EXERCISE: Write out each record a second time, exactly.

Object correspondence data:
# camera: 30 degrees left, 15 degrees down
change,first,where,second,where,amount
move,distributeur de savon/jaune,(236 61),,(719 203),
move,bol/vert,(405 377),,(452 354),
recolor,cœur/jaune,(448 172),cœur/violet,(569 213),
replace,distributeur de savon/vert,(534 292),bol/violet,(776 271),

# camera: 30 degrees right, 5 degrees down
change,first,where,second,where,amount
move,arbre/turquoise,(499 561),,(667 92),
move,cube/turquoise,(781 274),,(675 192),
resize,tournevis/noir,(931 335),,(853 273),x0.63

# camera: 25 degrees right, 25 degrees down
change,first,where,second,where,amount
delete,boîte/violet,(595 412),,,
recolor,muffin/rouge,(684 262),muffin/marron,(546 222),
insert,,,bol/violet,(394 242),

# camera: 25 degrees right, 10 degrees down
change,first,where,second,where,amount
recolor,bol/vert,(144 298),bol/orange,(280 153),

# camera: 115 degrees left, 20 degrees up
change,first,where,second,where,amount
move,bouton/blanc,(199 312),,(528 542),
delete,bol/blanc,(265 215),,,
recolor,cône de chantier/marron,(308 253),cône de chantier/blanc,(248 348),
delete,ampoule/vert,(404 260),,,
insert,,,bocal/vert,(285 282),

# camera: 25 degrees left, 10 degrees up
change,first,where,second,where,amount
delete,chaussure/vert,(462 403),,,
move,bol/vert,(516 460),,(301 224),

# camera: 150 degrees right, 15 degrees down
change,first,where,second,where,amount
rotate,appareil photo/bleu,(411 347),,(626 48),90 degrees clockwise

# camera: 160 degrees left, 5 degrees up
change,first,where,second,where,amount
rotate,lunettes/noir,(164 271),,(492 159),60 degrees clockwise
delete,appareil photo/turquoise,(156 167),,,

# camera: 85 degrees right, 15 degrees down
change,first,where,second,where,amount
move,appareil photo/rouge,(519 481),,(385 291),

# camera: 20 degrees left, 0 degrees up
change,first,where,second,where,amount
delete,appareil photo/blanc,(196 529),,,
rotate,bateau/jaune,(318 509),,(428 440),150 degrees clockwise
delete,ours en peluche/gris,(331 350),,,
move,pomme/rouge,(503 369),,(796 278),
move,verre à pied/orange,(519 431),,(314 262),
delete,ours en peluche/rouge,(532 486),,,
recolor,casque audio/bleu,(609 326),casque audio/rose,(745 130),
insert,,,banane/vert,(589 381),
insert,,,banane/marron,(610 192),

RESPONSE:
# camera: 30 degrees left, 15 degrees down
change,first,where,second,where,amount
move,distributeur de savon/jaune,(236 61),,(719 203),
move,bol/vert,(405 377),,(452 354),
recolor,cœur/jaune,(448 172),cœur/violet,(569 213),
replace,distributeur de savon/vert,(534 292),bol/violet,(776 271),

# camera: 30 degrees right, 5 degrees down
change,first,where,second,where,amount
move,arbre/turquoise,(499 561),,(667 92),
move,cube/turquoise,(781 274),,(675 192),
resize,tournevis/noir,(931 335),,(853 273),x0.63

# camera: 25 degrees right, 25 degrees down
change,first,where,second,where,amount
delete,boîte/violet,(595 412),,,
recolor,muffin/rouge,(684 262),muffin/marron,(546 222),
insert,,,bol/violet,(394 242),

# camera: 25 degrees right, 10 degrees down
change,first,where,second,where,amount
recolor,bol/vert,(144 298),bol/orange,(280 153),

# camera: 115 degrees left, 20 degrees up
change,first,where,second,where,amount
move,bouton/blanc,(199 312),,(528 542),
delete,bol/blanc,(265 215),,,
recolor,cône de chantier/marron,(308 253),cône de chantier/blanc,(248 348),
delete,ampoule/vert,(404 260),,,
insert,,,bocal/vert,(285 282),

# camera: 25 degrees left, 10 degrees up
change,first,where,second,where,amount
delete,chaussure/vert,(462 403),,,
move,bol/vert,(516 460),,(301 224),

# camera: 150 degrees right, 15 degrees down
change,first,where,second,where,amount
rotate,appareil photo/bleu,(411 347),,(626 48),90 degrees clockwise

# camera: 160 degrees left, 5 degrees up
change,first,where,second,where,amount
rotate,lunettes/noir,(164 271),,(492 159),60 degrees clockwise
delete,appareil photo/turquoise,(156 167),,,

# camera: 85 degrees right, 15 degrees down
change,first,where,second,where,amount
move,appareil photo/rouge,(519 481),,(385 291),

# camera: 20 degrees left, 0 degrees up
change,first,where,second,where,amount
delete,appareil photo/blanc,(196 529),,,
rotate,bateau/jaune,(318 509),,(428 440),150 degrees clockwise
delete,ours en peluche/gris,(331 350),,,
move,pomme/rouge,(503 369),,(796 278),
move,verre à pied/orange,(519 431),,(314 262),
delete,ours en peluche/rouge,(532 486),,,
recolor,casque audio/bleu,(609 326),casque audio/rose,(745 130),
insert,,,banane/vert,(589 381),
insert,,,banane/marron,(610 192),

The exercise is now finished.